## TASK GOAL
Find the line with "green circle: (20, 48) -> (30, 81), moved" in the records below. Copy it and every line after it, up to and including the line with "cyan rectangle: (174, 192)".

[Opening RECORDS SHOWN section]

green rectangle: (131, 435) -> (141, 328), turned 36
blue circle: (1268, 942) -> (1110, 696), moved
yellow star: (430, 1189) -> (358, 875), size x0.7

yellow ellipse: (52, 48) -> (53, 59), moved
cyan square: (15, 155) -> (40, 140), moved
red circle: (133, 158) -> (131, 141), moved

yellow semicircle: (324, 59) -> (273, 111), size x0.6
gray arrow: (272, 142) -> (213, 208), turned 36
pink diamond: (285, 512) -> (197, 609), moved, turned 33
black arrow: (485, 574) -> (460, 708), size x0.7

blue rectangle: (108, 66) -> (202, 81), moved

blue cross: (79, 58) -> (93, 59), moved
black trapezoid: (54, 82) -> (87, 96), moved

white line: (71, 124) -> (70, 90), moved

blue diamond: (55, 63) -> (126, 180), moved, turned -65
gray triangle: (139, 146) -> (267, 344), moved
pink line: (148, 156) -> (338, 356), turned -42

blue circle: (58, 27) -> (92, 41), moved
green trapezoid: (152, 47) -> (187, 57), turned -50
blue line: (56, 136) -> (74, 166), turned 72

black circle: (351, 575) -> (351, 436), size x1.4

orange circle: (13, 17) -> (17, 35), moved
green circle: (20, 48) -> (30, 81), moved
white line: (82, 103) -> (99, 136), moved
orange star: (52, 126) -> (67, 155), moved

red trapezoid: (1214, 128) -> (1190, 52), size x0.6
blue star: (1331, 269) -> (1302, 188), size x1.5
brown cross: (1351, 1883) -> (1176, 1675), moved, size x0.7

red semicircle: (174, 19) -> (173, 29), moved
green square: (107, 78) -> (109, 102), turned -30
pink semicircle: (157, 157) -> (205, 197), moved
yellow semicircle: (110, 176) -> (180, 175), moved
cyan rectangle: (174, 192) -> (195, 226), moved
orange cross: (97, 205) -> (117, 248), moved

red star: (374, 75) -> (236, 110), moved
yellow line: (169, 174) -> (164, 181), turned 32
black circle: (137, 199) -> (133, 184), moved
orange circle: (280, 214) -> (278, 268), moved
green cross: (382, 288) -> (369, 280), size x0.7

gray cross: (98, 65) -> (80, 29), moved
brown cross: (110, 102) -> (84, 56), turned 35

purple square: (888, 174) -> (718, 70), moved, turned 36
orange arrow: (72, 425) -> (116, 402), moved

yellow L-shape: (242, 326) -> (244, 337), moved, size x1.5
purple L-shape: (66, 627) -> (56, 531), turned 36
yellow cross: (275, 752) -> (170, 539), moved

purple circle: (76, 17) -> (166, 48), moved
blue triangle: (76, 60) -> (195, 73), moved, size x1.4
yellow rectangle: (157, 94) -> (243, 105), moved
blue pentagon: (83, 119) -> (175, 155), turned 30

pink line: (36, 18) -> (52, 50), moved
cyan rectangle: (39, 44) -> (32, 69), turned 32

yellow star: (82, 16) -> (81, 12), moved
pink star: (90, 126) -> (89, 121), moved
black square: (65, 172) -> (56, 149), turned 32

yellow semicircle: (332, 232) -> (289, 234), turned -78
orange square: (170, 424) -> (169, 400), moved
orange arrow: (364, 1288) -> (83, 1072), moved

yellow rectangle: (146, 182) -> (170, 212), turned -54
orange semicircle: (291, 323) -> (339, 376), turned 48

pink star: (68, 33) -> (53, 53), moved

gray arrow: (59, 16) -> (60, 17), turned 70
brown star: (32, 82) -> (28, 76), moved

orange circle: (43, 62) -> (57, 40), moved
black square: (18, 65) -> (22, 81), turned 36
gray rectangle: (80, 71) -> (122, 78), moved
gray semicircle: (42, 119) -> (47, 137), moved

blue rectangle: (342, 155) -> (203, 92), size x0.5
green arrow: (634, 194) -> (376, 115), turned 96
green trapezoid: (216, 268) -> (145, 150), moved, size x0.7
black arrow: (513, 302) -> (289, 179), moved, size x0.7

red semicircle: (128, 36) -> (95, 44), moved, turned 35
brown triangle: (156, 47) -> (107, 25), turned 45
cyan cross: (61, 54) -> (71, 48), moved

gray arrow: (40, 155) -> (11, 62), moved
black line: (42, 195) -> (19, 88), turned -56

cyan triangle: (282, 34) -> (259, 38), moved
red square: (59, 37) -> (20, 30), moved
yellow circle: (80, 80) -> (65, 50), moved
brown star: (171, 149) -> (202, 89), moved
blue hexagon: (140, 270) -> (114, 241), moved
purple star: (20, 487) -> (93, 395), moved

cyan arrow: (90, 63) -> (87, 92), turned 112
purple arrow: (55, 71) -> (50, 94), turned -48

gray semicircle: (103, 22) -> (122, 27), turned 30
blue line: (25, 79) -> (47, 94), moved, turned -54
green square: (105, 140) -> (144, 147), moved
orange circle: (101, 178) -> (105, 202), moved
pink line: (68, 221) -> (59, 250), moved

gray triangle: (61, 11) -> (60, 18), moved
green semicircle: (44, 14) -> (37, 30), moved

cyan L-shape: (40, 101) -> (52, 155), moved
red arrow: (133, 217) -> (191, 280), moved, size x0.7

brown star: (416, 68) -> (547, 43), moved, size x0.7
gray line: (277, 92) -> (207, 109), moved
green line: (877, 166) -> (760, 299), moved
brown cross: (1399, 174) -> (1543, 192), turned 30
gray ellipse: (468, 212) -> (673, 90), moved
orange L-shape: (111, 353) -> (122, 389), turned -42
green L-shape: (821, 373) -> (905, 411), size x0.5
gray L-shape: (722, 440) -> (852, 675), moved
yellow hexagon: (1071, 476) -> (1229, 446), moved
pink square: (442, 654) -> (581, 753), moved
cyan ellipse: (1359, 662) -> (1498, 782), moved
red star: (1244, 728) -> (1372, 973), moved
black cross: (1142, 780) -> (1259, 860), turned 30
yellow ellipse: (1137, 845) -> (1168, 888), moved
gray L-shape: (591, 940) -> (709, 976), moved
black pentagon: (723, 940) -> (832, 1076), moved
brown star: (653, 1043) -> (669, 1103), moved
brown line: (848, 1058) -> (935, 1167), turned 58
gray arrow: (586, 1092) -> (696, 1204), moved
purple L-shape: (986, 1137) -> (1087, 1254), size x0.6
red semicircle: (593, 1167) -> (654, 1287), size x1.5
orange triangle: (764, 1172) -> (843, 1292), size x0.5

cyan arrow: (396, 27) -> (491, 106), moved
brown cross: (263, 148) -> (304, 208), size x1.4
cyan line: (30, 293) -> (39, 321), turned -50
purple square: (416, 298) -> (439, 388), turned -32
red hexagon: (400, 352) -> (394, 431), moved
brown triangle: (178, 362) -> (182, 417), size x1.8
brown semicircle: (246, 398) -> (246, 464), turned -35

[Closing RECORDS SHOWN section]

## SOLUTION TO THIS EXERCISE
green circle: (20, 48) -> (30, 81), moved
white line: (82, 103) -> (99, 136), moved
orange star: (52, 126) -> (67, 155), moved

red trapezoid: (1214, 128) -> (1190, 52), size x0.6
blue star: (1331, 269) -> (1302, 188), size x1.5
brown cross: (1351, 1883) -> (1176, 1675), moved, size x0.7

red semicircle: (174, 19) -> (173, 29), moved
green square: (107, 78) -> (109, 102), turned -30
pink semicircle: (157, 157) -> (205, 197), moved
yellow semicircle: (110, 176) -> (180, 175), moved
cyan rectangle: (174, 192) -> (195, 226), moved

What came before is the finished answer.